Items listed in a dataset:
+ + + + + + +

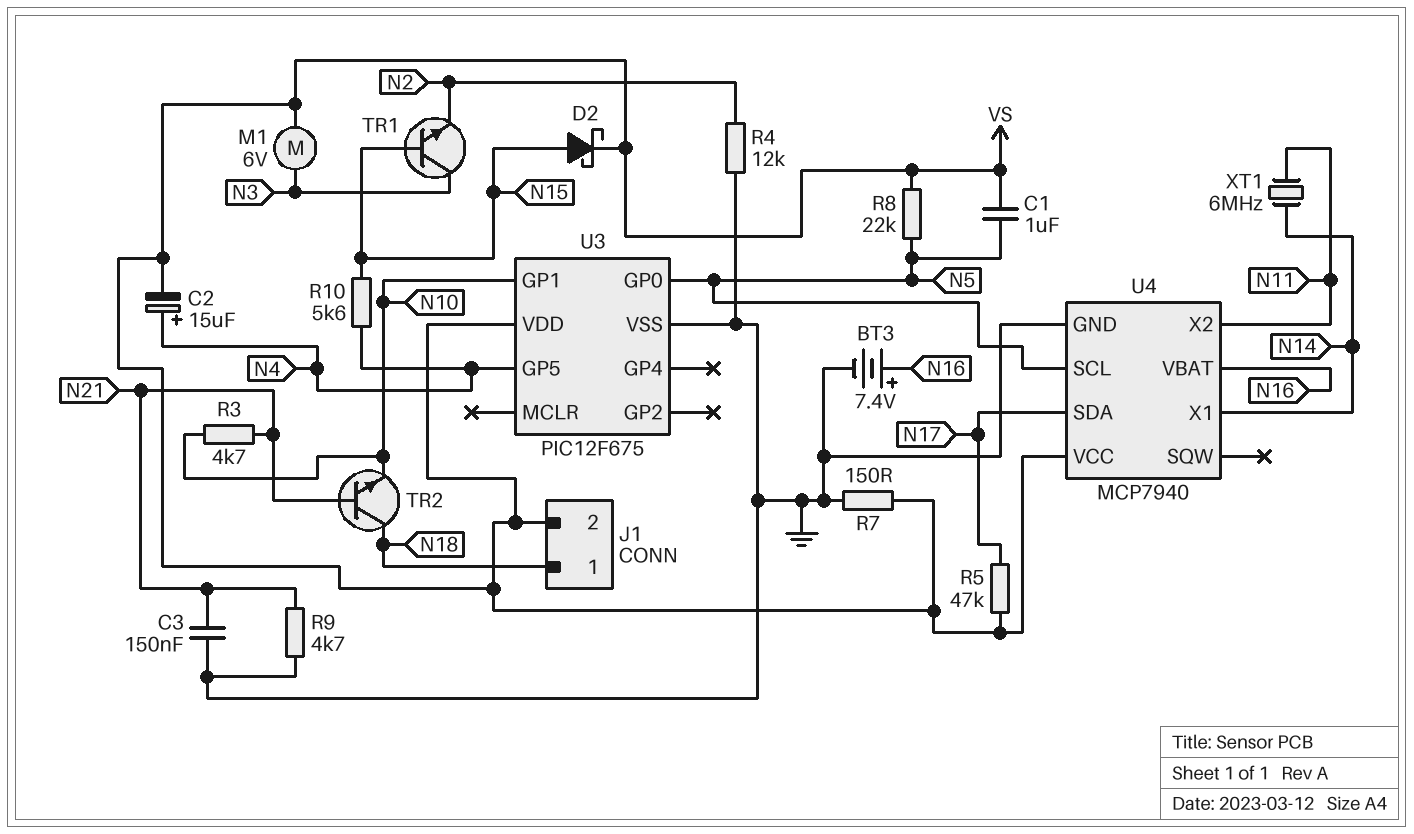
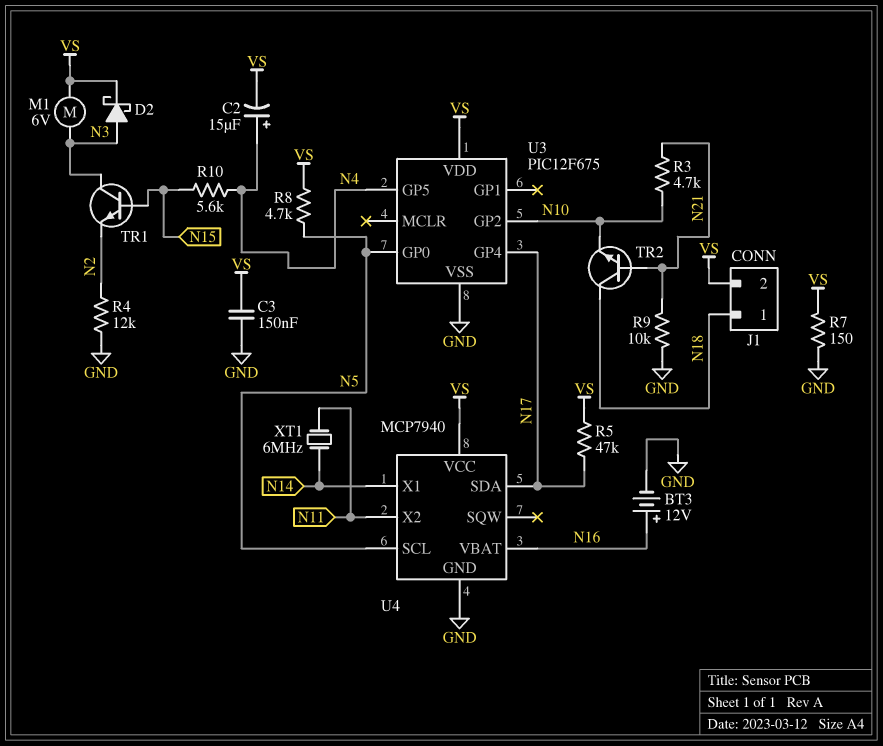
BT3: 7.4V (plus N16, minus GND) -> 12V (plus N16, minus GND)
C1: 1uF (N5, VS) -> none
C3: 150nF (GND, N21) -> 150nF (GND, VS)
D2: schottky (A N15, K VS) -> schottky (A N3, K VS)
R8: 22k (N5, VS) -> 4.7k (N5, VS)
R9: 4.7k (GND, N21) -> 10k (GND, N21)
U3 pin GP1: N10 -> none
U3 pin GP2: none -> N10
U3 pin GP4: none -> N17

+ + + + + + +

◆ Task item
Whenever a line above includes the string "none", copy it.

◆ Problem solution
C1: 1uF (N5, VS) -> none
U3 pin GP1: N10 -> none
U3 pin GP2: none -> N10
U3 pin GP4: none -> N17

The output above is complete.